**EXCERPTED RECORDS**
■ ■ ■

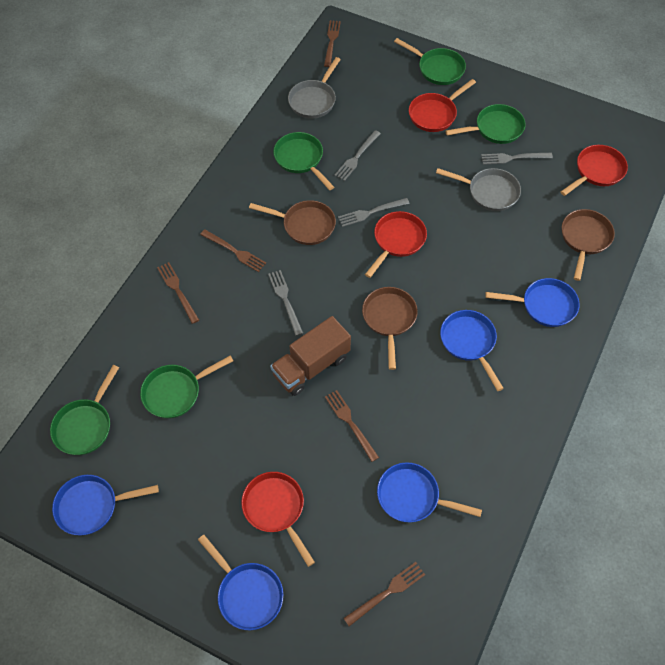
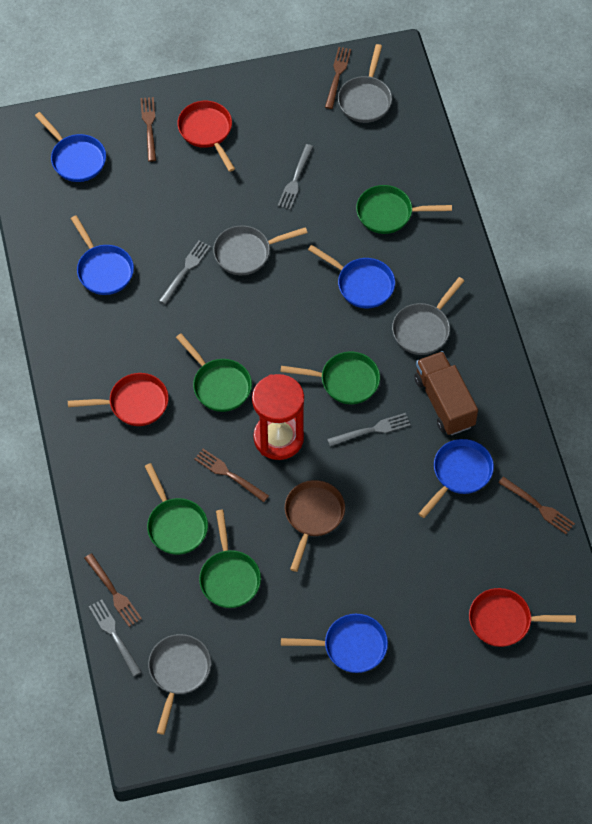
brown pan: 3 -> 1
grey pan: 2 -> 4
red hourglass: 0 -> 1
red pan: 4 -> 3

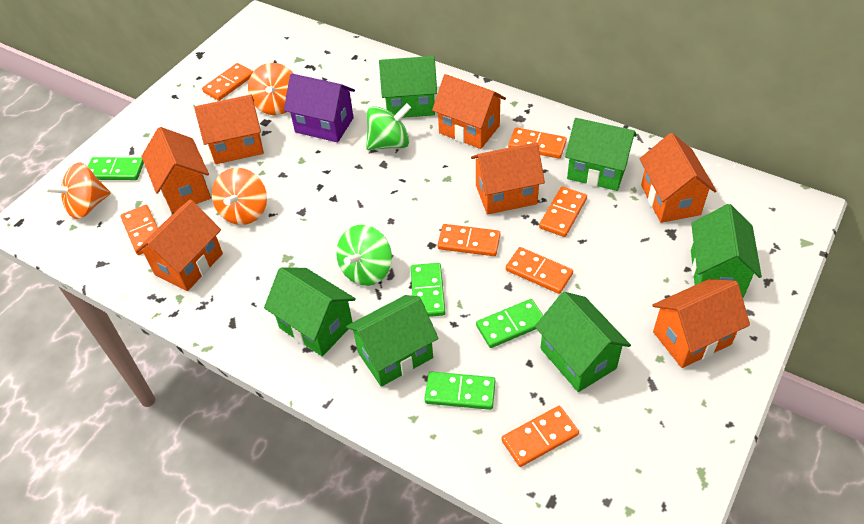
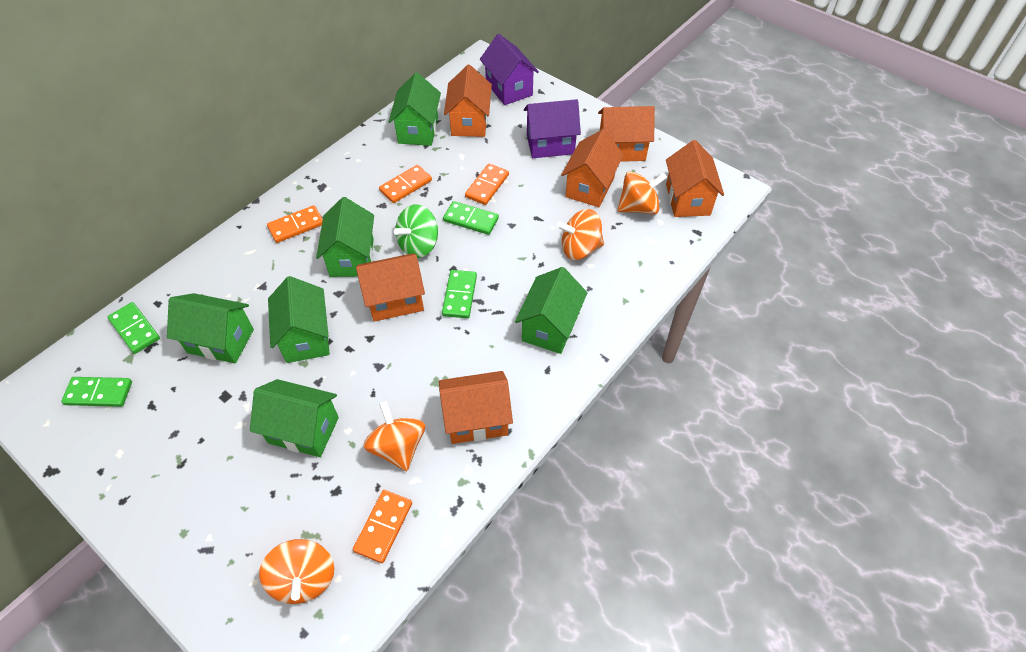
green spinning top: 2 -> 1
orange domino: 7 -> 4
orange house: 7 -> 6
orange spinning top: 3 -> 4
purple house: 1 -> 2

■ ■ ■

**ABOUT THIS EXERCISE**
What is needed is every entry above, repeated exactly, with the pictures dropped.

**SOLUTION TO THIS TASK**
brown pan: 3 -> 1
grey pan: 2 -> 4
red hourglass: 0 -> 1
red pan: 4 -> 3

green spinning top: 2 -> 1
orange domino: 7 -> 4
orange house: 7 -> 6
orange spinning top: 3 -> 4
purple house: 1 -> 2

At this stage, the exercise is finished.